# WHAT YOU NEED TO DO
Once the line with "purple brick F3:G3" is found in the entries below, repeat it and each following line exactly, up to and including the line with "green brick D5:E5". Add no other lines.

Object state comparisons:
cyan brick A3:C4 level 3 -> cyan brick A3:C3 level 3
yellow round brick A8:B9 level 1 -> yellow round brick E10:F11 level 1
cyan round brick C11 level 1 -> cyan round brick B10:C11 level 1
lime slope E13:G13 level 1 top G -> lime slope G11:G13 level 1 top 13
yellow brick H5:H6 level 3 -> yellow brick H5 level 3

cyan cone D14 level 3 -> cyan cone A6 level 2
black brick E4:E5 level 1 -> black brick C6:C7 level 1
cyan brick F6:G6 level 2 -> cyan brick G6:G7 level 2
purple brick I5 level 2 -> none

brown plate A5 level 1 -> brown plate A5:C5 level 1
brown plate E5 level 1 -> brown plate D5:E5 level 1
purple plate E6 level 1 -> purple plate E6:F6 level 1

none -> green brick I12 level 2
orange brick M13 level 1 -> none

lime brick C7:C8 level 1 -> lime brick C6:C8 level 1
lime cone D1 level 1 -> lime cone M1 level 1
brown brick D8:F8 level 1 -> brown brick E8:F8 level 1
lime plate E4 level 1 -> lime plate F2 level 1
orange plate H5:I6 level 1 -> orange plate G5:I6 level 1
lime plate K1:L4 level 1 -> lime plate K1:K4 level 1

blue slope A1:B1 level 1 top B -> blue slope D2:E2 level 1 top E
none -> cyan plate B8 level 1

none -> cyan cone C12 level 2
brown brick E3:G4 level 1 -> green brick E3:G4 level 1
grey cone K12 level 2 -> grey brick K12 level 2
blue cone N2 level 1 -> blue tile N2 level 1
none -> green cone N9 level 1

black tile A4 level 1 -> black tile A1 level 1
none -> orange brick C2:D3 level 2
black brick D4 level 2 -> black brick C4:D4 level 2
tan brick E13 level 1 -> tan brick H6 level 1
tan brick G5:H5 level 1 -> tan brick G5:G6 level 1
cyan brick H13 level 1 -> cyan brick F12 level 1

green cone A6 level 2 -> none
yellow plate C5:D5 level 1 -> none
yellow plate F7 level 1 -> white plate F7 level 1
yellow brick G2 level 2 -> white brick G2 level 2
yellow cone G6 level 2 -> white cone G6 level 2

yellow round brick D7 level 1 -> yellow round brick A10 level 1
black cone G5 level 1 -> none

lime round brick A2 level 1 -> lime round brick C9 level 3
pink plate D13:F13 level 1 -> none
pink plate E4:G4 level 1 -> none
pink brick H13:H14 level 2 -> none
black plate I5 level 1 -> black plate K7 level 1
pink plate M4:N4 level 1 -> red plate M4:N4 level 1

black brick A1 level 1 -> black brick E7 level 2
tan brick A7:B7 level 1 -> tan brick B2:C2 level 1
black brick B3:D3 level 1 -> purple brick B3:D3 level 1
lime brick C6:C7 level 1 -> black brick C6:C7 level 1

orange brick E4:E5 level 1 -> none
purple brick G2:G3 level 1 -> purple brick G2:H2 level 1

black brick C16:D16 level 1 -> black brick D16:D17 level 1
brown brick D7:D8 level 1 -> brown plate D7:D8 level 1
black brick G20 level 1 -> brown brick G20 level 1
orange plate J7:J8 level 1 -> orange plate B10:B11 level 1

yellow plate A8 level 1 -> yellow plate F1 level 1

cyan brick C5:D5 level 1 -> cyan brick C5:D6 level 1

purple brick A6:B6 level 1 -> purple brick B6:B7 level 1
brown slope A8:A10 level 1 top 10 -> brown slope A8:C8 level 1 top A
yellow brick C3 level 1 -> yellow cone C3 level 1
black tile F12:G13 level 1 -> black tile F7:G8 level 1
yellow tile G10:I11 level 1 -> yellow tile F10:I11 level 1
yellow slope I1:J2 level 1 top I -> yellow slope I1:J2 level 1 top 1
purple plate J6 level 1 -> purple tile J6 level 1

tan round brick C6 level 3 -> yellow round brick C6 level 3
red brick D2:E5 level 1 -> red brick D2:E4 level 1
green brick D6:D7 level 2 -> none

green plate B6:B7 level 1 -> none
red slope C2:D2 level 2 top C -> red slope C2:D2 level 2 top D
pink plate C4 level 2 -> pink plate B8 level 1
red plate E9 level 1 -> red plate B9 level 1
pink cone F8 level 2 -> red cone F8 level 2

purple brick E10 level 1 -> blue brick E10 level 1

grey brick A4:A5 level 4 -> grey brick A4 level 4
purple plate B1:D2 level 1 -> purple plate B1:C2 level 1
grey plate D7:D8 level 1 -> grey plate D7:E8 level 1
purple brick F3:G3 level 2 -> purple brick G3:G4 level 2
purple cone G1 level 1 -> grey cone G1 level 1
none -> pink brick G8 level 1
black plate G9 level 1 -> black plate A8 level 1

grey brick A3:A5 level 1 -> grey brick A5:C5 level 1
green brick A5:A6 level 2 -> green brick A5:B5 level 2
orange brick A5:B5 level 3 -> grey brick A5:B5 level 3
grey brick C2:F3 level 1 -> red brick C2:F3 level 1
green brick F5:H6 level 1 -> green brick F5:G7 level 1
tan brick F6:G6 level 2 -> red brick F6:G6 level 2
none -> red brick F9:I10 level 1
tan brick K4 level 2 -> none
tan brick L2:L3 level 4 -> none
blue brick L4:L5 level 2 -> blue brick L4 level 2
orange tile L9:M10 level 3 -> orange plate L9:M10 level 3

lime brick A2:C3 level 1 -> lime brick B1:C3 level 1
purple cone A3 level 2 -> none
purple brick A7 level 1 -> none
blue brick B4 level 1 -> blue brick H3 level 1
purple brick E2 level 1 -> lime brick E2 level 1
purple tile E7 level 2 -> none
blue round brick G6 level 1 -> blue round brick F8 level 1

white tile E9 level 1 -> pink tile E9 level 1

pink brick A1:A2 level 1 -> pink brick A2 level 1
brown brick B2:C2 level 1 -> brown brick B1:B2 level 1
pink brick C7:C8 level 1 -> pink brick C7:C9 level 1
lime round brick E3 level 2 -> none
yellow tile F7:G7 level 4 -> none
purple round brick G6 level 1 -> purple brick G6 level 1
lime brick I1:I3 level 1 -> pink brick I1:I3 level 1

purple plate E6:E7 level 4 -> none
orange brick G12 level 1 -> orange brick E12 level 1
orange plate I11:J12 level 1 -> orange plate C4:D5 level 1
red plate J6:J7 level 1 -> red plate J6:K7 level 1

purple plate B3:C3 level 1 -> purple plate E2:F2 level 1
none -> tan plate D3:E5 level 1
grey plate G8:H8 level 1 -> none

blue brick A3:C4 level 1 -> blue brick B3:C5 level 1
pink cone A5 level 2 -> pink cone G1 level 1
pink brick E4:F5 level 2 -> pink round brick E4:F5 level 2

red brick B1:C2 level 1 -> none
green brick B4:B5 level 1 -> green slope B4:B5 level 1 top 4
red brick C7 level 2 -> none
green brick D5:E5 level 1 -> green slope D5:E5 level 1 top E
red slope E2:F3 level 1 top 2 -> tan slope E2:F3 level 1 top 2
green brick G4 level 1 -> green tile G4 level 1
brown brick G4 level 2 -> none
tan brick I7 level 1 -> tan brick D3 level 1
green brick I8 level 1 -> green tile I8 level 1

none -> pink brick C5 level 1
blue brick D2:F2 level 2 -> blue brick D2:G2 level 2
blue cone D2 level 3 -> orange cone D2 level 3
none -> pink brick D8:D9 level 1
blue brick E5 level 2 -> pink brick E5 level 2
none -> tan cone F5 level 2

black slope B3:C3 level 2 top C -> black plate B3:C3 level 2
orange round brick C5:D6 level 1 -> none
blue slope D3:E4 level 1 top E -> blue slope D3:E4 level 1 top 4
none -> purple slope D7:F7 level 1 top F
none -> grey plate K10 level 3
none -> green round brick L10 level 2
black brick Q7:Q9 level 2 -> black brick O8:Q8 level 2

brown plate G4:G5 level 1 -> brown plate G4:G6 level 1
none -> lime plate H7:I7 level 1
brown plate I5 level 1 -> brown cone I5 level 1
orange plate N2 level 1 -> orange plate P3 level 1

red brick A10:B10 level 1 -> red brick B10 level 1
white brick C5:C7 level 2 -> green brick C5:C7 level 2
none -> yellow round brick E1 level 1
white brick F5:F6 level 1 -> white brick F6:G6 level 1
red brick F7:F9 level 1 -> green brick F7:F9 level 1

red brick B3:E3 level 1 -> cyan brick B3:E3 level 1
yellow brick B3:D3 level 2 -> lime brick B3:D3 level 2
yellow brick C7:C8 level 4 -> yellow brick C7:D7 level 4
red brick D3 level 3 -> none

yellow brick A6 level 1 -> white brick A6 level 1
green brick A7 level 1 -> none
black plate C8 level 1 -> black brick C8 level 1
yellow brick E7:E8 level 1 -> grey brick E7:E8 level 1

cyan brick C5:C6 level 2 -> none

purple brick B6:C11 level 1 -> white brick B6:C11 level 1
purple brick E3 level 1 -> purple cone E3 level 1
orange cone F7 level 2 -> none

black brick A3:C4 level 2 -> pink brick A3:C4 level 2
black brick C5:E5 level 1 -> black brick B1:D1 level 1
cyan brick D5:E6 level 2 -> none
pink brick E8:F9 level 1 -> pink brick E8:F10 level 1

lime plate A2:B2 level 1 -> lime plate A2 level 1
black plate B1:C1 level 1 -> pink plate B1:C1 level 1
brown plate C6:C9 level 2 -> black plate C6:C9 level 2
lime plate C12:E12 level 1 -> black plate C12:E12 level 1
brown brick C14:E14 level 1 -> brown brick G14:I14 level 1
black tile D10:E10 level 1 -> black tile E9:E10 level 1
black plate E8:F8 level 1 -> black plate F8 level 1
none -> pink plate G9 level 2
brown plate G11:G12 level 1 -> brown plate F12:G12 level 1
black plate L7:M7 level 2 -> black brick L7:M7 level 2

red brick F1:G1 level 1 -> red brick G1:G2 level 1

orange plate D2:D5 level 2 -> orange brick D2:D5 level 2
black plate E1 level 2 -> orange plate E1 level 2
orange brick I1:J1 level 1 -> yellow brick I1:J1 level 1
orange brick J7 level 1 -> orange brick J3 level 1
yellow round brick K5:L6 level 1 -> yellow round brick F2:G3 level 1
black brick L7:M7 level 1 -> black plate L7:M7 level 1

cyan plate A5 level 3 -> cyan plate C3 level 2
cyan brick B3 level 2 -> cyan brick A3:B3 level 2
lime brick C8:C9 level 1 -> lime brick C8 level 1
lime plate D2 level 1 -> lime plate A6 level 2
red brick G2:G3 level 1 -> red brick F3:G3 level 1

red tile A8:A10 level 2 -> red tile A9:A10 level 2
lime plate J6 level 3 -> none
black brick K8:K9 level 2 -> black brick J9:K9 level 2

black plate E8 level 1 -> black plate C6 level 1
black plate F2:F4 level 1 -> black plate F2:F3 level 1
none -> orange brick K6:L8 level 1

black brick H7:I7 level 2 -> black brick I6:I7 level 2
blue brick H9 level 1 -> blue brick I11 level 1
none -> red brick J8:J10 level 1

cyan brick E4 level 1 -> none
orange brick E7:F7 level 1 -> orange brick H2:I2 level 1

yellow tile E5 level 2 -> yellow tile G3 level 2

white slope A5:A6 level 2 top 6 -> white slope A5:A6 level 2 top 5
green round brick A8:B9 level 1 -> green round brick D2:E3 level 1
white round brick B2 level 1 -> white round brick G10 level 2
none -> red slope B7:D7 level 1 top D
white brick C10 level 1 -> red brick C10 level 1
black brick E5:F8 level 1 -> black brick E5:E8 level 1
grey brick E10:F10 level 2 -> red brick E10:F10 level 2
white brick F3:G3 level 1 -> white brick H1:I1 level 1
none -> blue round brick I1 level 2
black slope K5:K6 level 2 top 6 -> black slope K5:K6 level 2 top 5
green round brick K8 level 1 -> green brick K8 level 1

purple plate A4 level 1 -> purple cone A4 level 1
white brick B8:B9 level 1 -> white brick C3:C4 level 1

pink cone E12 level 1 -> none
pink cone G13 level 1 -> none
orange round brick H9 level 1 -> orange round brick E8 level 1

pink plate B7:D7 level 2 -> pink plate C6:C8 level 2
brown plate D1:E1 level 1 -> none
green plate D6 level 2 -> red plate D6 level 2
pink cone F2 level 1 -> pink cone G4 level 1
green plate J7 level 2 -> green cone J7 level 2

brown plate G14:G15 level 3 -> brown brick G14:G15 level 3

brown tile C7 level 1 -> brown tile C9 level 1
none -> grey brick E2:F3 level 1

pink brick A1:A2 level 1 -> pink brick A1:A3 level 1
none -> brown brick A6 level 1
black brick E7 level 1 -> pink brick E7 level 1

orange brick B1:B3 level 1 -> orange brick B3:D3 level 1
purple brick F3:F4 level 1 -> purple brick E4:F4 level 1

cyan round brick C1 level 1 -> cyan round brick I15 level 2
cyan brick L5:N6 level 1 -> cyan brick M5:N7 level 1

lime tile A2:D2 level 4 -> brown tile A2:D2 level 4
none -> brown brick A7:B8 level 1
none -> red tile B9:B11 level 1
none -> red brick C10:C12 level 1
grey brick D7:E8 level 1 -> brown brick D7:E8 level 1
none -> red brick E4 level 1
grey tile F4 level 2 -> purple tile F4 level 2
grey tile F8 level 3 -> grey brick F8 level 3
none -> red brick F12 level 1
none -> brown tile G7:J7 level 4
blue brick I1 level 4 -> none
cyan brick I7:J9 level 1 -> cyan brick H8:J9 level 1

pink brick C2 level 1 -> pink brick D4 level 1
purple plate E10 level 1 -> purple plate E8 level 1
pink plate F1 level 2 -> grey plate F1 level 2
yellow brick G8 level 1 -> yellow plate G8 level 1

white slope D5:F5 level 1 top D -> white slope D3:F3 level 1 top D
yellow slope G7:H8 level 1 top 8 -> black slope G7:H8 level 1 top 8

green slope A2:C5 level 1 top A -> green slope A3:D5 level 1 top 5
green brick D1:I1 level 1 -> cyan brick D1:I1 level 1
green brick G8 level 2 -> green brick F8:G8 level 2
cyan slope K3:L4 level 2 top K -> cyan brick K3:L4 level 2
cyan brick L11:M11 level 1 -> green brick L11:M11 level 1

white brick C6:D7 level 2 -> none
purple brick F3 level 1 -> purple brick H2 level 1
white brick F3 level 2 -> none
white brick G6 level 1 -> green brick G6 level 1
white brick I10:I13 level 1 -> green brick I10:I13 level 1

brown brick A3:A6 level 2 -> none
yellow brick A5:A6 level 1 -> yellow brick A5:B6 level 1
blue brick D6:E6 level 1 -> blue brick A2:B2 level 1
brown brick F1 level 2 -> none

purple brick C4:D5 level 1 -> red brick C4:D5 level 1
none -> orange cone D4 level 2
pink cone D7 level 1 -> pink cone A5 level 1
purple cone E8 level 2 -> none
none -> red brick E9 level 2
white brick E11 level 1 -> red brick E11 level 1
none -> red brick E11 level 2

# REPLY
purple brick F3:G3 level 2 -> purple brick G3:G4 level 2
purple cone G1 level 1 -> grey cone G1 level 1
none -> pink brick G8 level 1
black plate G9 level 1 -> black plate A8 level 1

grey brick A3:A5 level 1 -> grey brick A5:C5 level 1
green brick A5:A6 level 2 -> green brick A5:B5 level 2
orange brick A5:B5 level 3 -> grey brick A5:B5 level 3
grey brick C2:F3 level 1 -> red brick C2:F3 level 1
green brick F5:H6 level 1 -> green brick F5:G7 level 1
tan brick F6:G6 level 2 -> red brick F6:G6 level 2
none -> red brick F9:I10 level 1
tan brick K4 level 2 -> none
tan brick L2:L3 level 4 -> none
blue brick L4:L5 level 2 -> blue brick L4 level 2
orange tile L9:M10 level 3 -> orange plate L9:M10 level 3

lime brick A2:C3 level 1 -> lime brick B1:C3 level 1
purple cone A3 level 2 -> none
purple brick A7 level 1 -> none
blue brick B4 level 1 -> blue brick H3 level 1
purple brick E2 level 1 -> lime brick E2 level 1
purple tile E7 level 2 -> none
blue round brick G6 level 1 -> blue round brick F8 level 1

white tile E9 level 1 -> pink tile E9 level 1

pink brick A1:A2 level 1 -> pink brick A2 level 1
brown brick B2:C2 level 1 -> brown brick B1:B2 level 1
pink brick C7:C8 level 1 -> pink brick C7:C9 level 1
lime round brick E3 level 2 -> none
yellow tile F7:G7 level 4 -> none
purple round brick G6 level 1 -> purple brick G6 level 1
lime brick I1:I3 level 1 -> pink brick I1:I3 level 1

purple plate E6:E7 level 4 -> none
orange brick G12 level 1 -> orange brick E12 level 1
orange plate I11:J12 level 1 -> orange plate C4:D5 level 1
red plate J6:J7 level 1 -> red plate J6:K7 level 1

purple plate B3:C3 level 1 -> purple plate E2:F2 level 1
none -> tan plate D3:E5 level 1
grey plate G8:H8 level 1 -> none

blue brick A3:C4 level 1 -> blue brick B3:C5 level 1
pink cone A5 level 2 -> pink cone G1 level 1
pink brick E4:F5 level 2 -> pink round brick E4:F5 level 2

red brick B1:C2 level 1 -> none
green brick B4:B5 level 1 -> green slope B4:B5 level 1 top 4
red brick C7 level 2 -> none
green brick D5:E5 level 1 -> green slope D5:E5 level 1 top E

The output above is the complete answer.